> **TASK TO CARRY OUT**
Repeat, exactly as written, the lines of the records below from the first through the line with "D3: schottky (A", but none past it.

(Edit tracking data)
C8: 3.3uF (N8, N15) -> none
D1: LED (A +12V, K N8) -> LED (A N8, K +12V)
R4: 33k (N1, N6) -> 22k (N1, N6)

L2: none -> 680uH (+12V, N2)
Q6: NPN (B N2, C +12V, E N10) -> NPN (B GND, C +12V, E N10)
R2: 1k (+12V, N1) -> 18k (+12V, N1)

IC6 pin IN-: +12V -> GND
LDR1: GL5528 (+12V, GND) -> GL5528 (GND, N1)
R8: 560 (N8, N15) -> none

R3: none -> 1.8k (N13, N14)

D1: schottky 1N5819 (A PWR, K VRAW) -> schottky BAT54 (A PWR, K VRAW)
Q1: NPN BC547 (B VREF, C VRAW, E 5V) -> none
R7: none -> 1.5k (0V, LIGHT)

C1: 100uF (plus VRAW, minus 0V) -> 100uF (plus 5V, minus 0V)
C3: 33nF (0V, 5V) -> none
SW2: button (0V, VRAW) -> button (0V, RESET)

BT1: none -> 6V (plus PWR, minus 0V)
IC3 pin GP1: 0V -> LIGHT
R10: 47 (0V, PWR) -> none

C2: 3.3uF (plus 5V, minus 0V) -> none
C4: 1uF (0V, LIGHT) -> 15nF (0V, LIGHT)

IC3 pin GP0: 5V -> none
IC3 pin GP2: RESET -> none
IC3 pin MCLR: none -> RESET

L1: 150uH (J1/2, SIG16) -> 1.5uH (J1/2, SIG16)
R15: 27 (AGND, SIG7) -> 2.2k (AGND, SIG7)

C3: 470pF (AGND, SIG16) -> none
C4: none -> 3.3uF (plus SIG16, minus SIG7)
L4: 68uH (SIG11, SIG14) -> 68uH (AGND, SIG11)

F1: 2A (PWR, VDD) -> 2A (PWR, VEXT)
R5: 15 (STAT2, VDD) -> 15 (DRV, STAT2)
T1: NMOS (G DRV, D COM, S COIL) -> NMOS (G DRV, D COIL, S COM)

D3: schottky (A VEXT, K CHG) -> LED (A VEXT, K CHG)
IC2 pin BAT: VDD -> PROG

> **TASK ANSWER**
C8: 3.3uF (N8, N15) -> none
D1: LED (A +12V, K N8) -> LED (A N8, K +12V)
R4: 33k (N1, N6) -> 22k (N1, N6)

L2: none -> 680uH (+12V, N2)
Q6: NPN (B N2, C +12V, E N10) -> NPN (B GND, C +12V, E N10)
R2: 1k (+12V, N1) -> 18k (+12V, N1)

IC6 pin IN-: +12V -> GND
LDR1: GL5528 (+12V, GND) -> GL5528 (GND, N1)
R8: 560 (N8, N15) -> none

R3: none -> 1.8k (N13, N14)

D1: schottky 1N5819 (A PWR, K VRAW) -> schottky BAT54 (A PWR, K VRAW)
Q1: NPN BC547 (B VREF, C VRAW, E 5V) -> none
R7: none -> 1.5k (0V, LIGHT)

C1: 100uF (plus VRAW, minus 0V) -> 100uF (plus 5V, minus 0V)
C3: 33nF (0V, 5V) -> none
SW2: button (0V, VRAW) -> button (0V, RESET)

BT1: none -> 6V (plus PWR, minus 0V)
IC3 pin GP1: 0V -> LIGHT
R10: 47 (0V, PWR) -> none

C2: 3.3uF (plus 5V, minus 0V) -> none
C4: 1uF (0V, LIGHT) -> 15nF (0V, LIGHT)

IC3 pin GP0: 5V -> none
IC3 pin GP2: RESET -> none
IC3 pin MCLR: none -> RESET

L1: 150uH (J1/2, SIG16) -> 1.5uH (J1/2, SIG16)
R15: 27 (AGND, SIG7) -> 2.2k (AGND, SIG7)

C3: 470pF (AGND, SIG16) -> none
C4: none -> 3.3uF (plus SIG16, minus SIG7)
L4: 68uH (SIG11, SIG14) -> 68uH (AGND, SIG11)

F1: 2A (PWR, VDD) -> 2A (PWR, VEXT)
R5: 15 (STAT2, VDD) -> 15 (DRV, STAT2)
T1: NMOS (G DRV, D COM, S COIL) -> NMOS (G DRV, D COIL, S COM)

D3: schottky (A VEXT, K CHG) -> LED (A VEXT, K CHG)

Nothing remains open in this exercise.